WHAT IS EXPECTED
Every entry should be given again exactly, with nothing dropped.

** INFORMATION PROVIDED follows **

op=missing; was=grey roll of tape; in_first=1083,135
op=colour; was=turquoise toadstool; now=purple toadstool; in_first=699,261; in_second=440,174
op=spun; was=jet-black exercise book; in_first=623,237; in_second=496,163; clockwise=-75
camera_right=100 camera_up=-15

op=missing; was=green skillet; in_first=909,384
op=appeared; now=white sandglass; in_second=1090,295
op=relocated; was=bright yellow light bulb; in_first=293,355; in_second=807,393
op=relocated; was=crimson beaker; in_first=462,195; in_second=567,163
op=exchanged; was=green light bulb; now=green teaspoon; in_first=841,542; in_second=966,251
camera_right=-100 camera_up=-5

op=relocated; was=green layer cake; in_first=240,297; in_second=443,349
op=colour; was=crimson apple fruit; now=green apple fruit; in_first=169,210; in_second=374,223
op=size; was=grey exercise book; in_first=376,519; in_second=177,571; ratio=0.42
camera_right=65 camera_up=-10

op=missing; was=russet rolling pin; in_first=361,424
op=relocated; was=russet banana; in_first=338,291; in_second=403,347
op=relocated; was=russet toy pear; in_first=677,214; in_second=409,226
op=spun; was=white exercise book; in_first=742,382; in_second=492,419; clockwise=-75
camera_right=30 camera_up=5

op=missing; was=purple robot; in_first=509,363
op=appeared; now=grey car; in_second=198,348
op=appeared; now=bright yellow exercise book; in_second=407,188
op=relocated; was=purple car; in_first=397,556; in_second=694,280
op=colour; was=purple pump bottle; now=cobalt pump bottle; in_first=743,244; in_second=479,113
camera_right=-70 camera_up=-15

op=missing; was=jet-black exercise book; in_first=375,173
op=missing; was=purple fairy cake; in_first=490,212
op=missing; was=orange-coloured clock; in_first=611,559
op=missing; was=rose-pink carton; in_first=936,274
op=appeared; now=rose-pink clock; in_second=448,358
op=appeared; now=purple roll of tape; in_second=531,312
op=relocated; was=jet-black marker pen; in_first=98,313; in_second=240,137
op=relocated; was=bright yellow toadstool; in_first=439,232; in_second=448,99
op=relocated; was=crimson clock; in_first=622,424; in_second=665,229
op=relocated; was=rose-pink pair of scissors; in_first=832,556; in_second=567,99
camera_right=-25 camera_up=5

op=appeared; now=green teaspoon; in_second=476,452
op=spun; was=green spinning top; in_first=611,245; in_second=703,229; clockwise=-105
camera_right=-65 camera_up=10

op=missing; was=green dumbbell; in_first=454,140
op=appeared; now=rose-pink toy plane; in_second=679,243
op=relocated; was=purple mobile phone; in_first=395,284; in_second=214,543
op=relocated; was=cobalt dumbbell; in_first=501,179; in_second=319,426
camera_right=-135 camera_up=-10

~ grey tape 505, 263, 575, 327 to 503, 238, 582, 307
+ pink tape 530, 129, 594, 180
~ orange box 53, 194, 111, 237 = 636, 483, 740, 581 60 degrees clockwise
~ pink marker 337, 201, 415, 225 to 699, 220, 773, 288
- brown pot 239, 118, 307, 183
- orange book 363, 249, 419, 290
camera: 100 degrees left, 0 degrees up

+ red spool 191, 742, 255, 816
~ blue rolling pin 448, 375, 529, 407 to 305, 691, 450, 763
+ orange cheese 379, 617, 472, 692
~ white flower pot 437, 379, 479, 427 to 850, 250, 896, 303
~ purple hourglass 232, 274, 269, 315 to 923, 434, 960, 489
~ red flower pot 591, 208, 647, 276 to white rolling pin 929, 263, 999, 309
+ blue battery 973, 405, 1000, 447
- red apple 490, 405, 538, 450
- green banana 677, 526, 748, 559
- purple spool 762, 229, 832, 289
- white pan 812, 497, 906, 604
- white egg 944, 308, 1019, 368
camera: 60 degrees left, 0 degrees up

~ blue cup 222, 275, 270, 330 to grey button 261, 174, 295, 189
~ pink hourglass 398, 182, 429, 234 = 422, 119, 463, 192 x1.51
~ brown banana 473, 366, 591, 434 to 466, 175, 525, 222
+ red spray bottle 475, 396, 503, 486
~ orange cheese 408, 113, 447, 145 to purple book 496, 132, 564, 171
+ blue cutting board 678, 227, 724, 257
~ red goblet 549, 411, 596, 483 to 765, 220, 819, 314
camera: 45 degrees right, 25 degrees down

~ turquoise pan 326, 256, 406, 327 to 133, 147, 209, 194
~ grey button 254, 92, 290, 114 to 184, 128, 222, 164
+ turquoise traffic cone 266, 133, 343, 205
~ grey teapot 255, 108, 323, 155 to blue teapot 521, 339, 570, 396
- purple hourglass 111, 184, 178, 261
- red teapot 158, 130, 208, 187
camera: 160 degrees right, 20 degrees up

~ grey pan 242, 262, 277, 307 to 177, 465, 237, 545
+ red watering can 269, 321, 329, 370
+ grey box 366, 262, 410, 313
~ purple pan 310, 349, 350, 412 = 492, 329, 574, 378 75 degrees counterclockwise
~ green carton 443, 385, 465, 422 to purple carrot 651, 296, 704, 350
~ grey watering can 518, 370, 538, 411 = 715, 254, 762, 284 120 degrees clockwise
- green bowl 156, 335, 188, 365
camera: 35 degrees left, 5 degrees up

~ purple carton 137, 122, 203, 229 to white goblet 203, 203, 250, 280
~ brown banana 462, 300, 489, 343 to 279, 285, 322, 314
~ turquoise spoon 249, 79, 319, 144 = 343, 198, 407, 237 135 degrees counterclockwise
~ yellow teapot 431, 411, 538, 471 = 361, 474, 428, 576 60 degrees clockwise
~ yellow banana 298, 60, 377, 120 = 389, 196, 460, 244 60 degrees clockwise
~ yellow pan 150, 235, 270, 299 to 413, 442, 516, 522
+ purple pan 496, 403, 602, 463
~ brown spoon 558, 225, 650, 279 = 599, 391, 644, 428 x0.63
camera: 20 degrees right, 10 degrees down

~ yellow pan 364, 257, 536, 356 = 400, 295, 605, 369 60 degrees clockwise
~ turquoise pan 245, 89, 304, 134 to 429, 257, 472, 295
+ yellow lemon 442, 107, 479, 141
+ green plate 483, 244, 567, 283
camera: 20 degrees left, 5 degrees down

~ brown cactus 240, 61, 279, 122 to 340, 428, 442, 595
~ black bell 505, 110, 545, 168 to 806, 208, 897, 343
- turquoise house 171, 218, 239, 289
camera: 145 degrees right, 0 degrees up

** End of INFORMATION PROVIDED **

TASK SOLUTION
op=missing; was=grey roll of tape; in_first=1083,135
op=colour; was=turquoise toadstool; now=purple toadstool; in_first=699,261; in_second=440,174
op=spun; was=jet-black exercise book; in_first=623,237; in_second=496,163; clockwise=-75
camera_right=100 camera_up=-15

op=missing; was=green skillet; in_first=909,384
op=appeared; now=white sandglass; in_second=1090,295
op=relocated; was=bright yellow light bulb; in_first=293,355; in_second=807,393
op=relocated; was=crimson beaker; in_first=462,195; in_second=567,163
op=exchanged; was=green light bulb; now=green teaspoon; in_first=841,542; in_second=966,251
camera_right=-100 camera_up=-5

op=relocated; was=green layer cake; in_first=240,297; in_second=443,349
op=colour; was=crimson apple fruit; now=green apple fruit; in_first=169,210; in_second=374,223
op=size; was=grey exercise book; in_first=376,519; in_second=177,571; ratio=0.42
camera_right=65 camera_up=-10

op=missing; was=russet rolling pin; in_first=361,424
op=relocated; was=russet banana; in_first=338,291; in_second=403,347
op=relocated; was=russet toy pear; in_first=677,214; in_second=409,226
op=spun; was=white exercise book; in_first=742,382; in_second=492,419; clockwise=-75
camera_right=30 camera_up=5

op=missing; was=purple robot; in_first=509,363
op=appeared; now=grey car; in_second=198,348
op=appeared; now=bright yellow exercise book; in_second=407,188
op=relocated; was=purple car; in_first=397,556; in_second=694,280
op=colour; was=purple pump bottle; now=cobalt pump bottle; in_first=743,244; in_second=479,113
camera_right=-70 camera_up=-15

op=missing; was=jet-black exercise book; in_first=375,173
op=missing; was=purple fairy cake; in_first=490,212
op=missing; was=orange-coloured clock; in_first=611,559
op=missing; was=rose-pink carton; in_first=936,274
op=appeared; now=rose-pink clock; in_second=448,358
op=appeared; now=purple roll of tape; in_second=531,312
op=relocated; was=jet-black marker pen; in_first=98,313; in_second=240,137
op=relocated; was=bright yellow toadstool; in_first=439,232; in_second=448,99
op=relocated; was=crimson clock; in_first=622,424; in_second=665,229
op=relocated; was=rose-pink pair of scissors; in_first=832,556; in_second=567,99
camera_right=-25 camera_up=5

op=appeared; now=green teaspoon; in_second=476,452
op=spun; was=green spinning top; in_first=611,245; in_second=703,229; clockwise=-105
camera_right=-65 camera_up=10

op=missing; was=green dumbbell; in_first=454,140
op=appeared; now=rose-pink toy plane; in_second=679,243
op=relocated; was=purple mobile phone; in_first=395,284; in_second=214,543
op=relocated; was=cobalt dumbbell; in_first=501,179; in_second=319,426
camera_right=-135 camera_up=-10

~ grey tape 505, 263, 575, 327 to 503, 238, 582, 307
+ pink tape 530, 129, 594, 180
~ orange box 53, 194, 111, 237 = 636, 483, 740, 581 60 degrees clockwise
~ pink marker 337, 201, 415, 225 to 699, 220, 773, 288
- brown pot 239, 118, 307, 183
- orange book 363, 249, 419, 290
camera: 100 degrees left, 0 degrees up

+ red spool 191, 742, 255, 816
~ blue rolling pin 448, 375, 529, 407 to 305, 691, 450, 763
+ orange cheese 379, 617, 472, 692
~ white flower pot 437, 379, 479, 427 to 850, 250, 896, 303
~ purple hourglass 232, 274, 269, 315 to 923, 434, 960, 489
~ red flower pot 591, 208, 647, 276 to white rolling pin 929, 263, 999, 309
+ blue battery 973, 405, 1000, 447
- red apple 490, 405, 538, 450
- green banana 677, 526, 748, 559
- purple spool 762, 229, 832, 289
- white pan 812, 497, 906, 604
- white egg 944, 308, 1019, 368
camera: 60 degrees left, 0 degrees up

~ blue cup 222, 275, 270, 330 to grey button 261, 174, 295, 189
~ pink hourglass 398, 182, 429, 234 = 422, 119, 463, 192 x1.51
~ brown banana 473, 366, 591, 434 to 466, 175, 525, 222
+ red spray bottle 475, 396, 503, 486
~ orange cheese 408, 113, 447, 145 to purple book 496, 132, 564, 171
+ blue cutting board 678, 227, 724, 257
~ red goblet 549, 411, 596, 483 to 765, 220, 819, 314
camera: 45 degrees right, 25 degrees down

~ turquoise pan 326, 256, 406, 327 to 133, 147, 209, 194
~ grey button 254, 92, 290, 114 to 184, 128, 222, 164
+ turquoise traffic cone 266, 133, 343, 205
~ grey teapot 255, 108, 323, 155 to blue teapot 521, 339, 570, 396
- purple hourglass 111, 184, 178, 261
- red teapot 158, 130, 208, 187
camera: 160 degrees right, 20 degrees up

~ grey pan 242, 262, 277, 307 to 177, 465, 237, 545
+ red watering can 269, 321, 329, 370
+ grey box 366, 262, 410, 313
~ purple pan 310, 349, 350, 412 = 492, 329, 574, 378 75 degrees counterclockwise
~ green carton 443, 385, 465, 422 to purple carrot 651, 296, 704, 350
~ grey watering can 518, 370, 538, 411 = 715, 254, 762, 284 120 degrees clockwise
- green bowl 156, 335, 188, 365
camera: 35 degrees left, 5 degrees up

~ purple carton 137, 122, 203, 229 to white goblet 203, 203, 250, 280
~ brown banana 462, 300, 489, 343 to 279, 285, 322, 314
~ turquoise spoon 249, 79, 319, 144 = 343, 198, 407, 237 135 degrees counterclockwise
~ yellow teapot 431, 411, 538, 471 = 361, 474, 428, 576 60 degrees clockwise
~ yellow banana 298, 60, 377, 120 = 389, 196, 460, 244 60 degrees clockwise
~ yellow pan 150, 235, 270, 299 to 413, 442, 516, 522
+ purple pan 496, 403, 602, 463
~ brown spoon 558, 225, 650, 279 = 599, 391, 644, 428 x0.63
camera: 20 degrees right, 10 degrees down

~ yellow pan 364, 257, 536, 356 = 400, 295, 605, 369 60 degrees clockwise
~ turquoise pan 245, 89, 304, 134 to 429, 257, 472, 295
+ yellow lemon 442, 107, 479, 141
+ green plate 483, 244, 567, 283
camera: 20 degrees left, 5 degrees down

~ brown cactus 240, 61, 279, 122 to 340, 428, 442, 595
~ black bell 505, 110, 545, 168 to 806, 208, 897, 343
- turquoise house 171, 218, 239, 289
camera: 145 degrees right, 0 degrees up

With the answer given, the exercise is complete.